* REQUIRED ACTION
Only some lines are wanted. Transcribe, exactly, the lines below from the line with "pink dumbbell: [184,214,263,285]" up to and including the line with "turquoise duck: [521,297,598,366]".

* DATASET ENTRIES

====

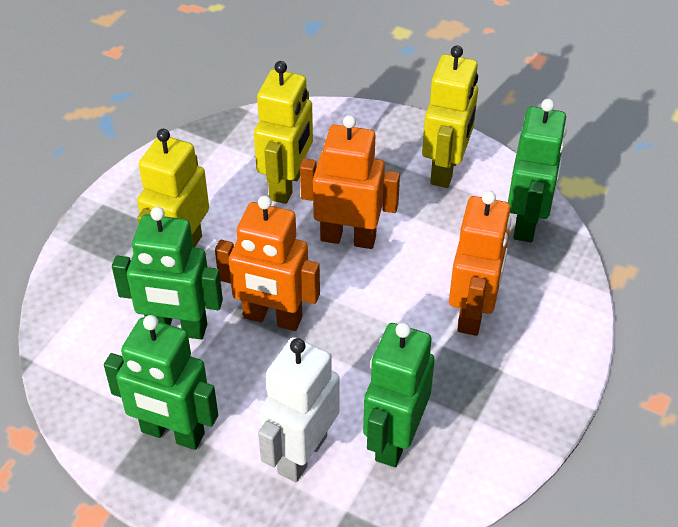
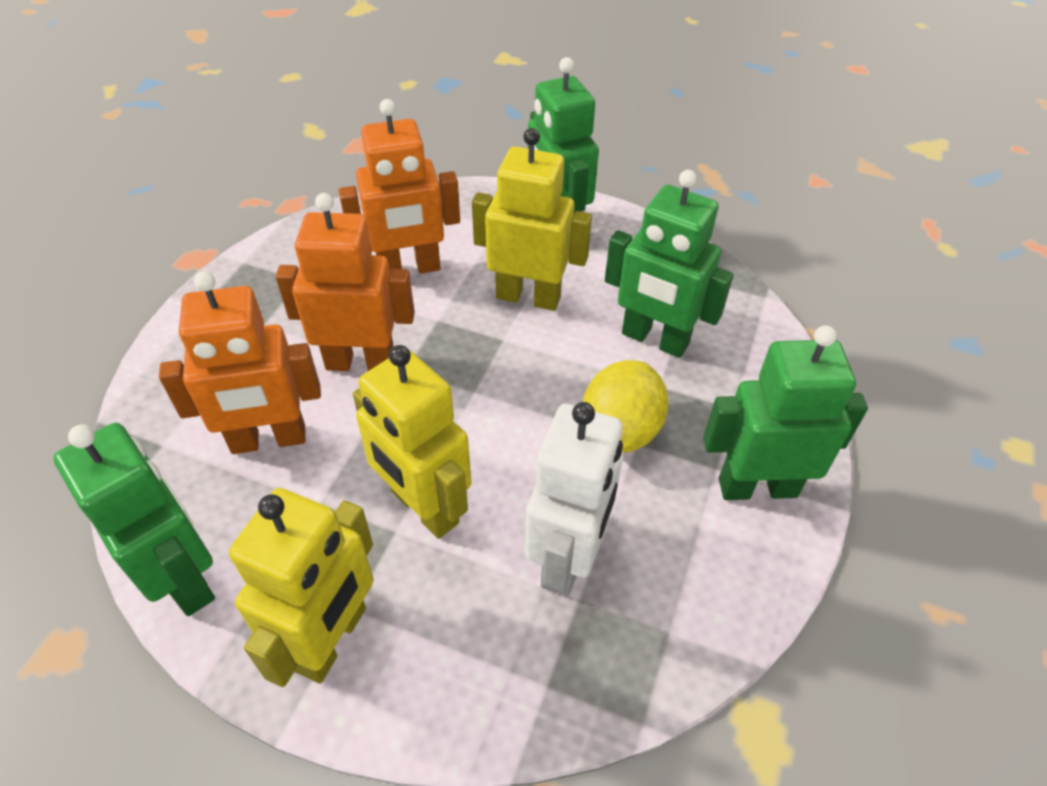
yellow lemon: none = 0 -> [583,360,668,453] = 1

====

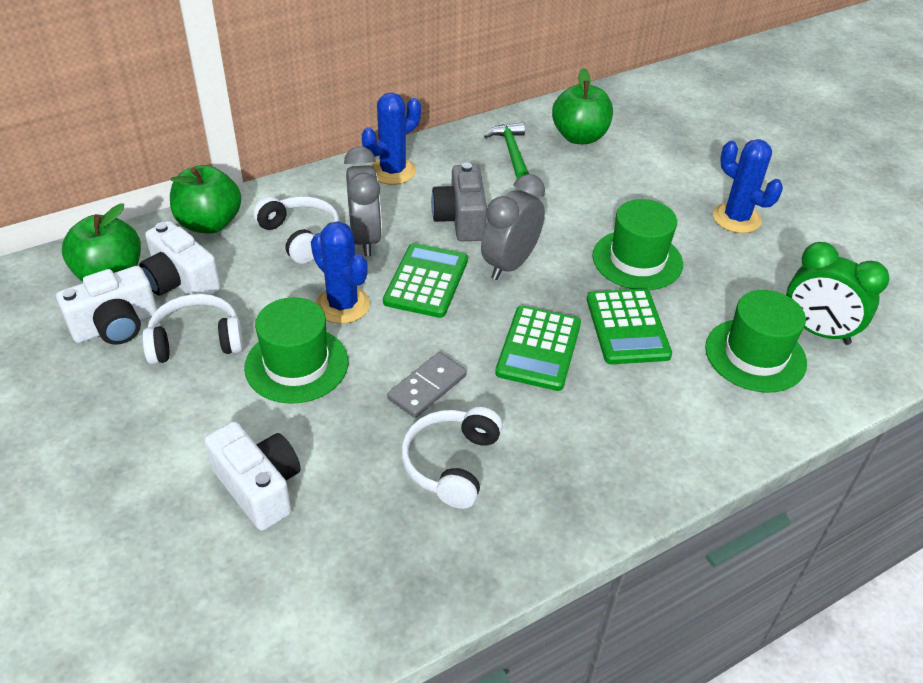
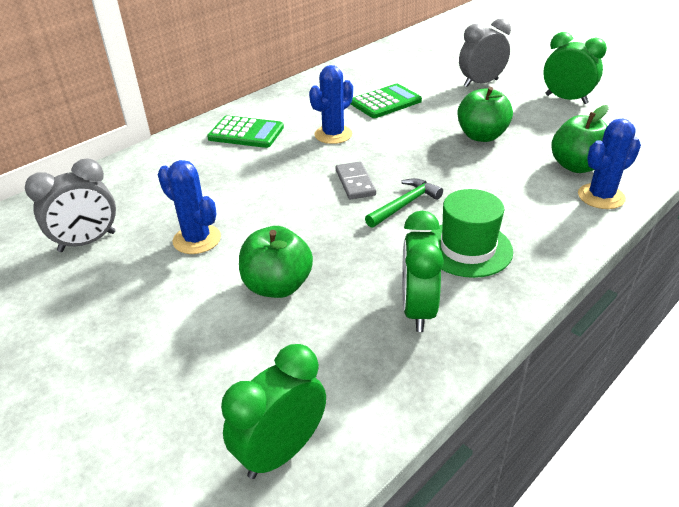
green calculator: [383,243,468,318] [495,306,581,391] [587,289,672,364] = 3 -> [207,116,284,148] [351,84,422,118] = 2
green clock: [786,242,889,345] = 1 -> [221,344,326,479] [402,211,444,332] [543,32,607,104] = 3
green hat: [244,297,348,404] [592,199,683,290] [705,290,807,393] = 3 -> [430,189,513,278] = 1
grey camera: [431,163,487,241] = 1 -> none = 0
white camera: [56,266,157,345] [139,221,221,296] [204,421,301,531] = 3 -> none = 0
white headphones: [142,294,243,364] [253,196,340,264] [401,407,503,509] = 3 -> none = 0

====

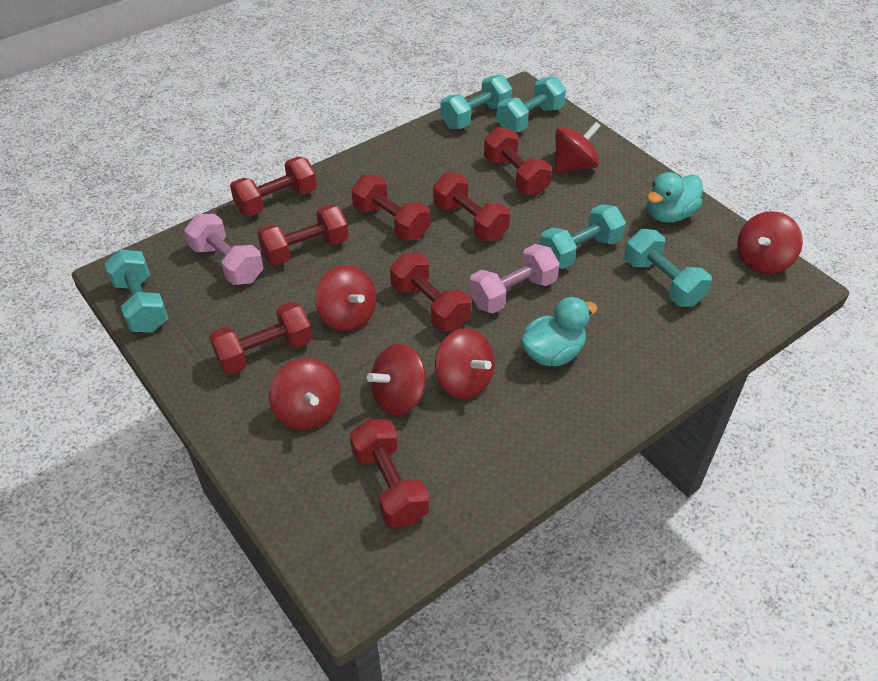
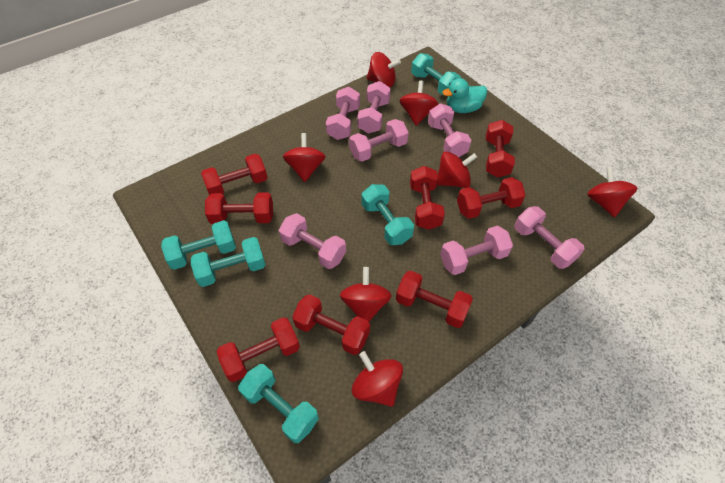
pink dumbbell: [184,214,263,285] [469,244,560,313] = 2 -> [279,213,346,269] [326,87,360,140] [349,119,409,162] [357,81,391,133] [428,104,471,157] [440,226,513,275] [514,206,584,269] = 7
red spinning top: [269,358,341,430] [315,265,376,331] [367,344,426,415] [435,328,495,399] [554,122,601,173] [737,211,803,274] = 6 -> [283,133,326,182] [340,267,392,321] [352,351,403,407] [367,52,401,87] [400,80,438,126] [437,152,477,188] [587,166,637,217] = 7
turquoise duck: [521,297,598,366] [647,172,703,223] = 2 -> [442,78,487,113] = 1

====

* ANSWER SPACE
pink dumbbell: [184,214,263,285] [469,244,560,313] = 2 -> [279,213,346,269] [326,87,360,140] [349,119,409,162] [357,81,391,133] [428,104,471,157] [440,226,513,275] [514,206,584,269] = 7
red spinning top: [269,358,341,430] [315,265,376,331] [367,344,426,415] [435,328,495,399] [554,122,601,173] [737,211,803,274] = 6 -> [283,133,326,182] [340,267,392,321] [352,351,403,407] [367,52,401,87] [400,80,438,126] [437,152,477,188] [587,166,637,217] = 7
turquoise duck: [521,297,598,366] [647,172,703,223] = 2 -> [442,78,487,113] = 1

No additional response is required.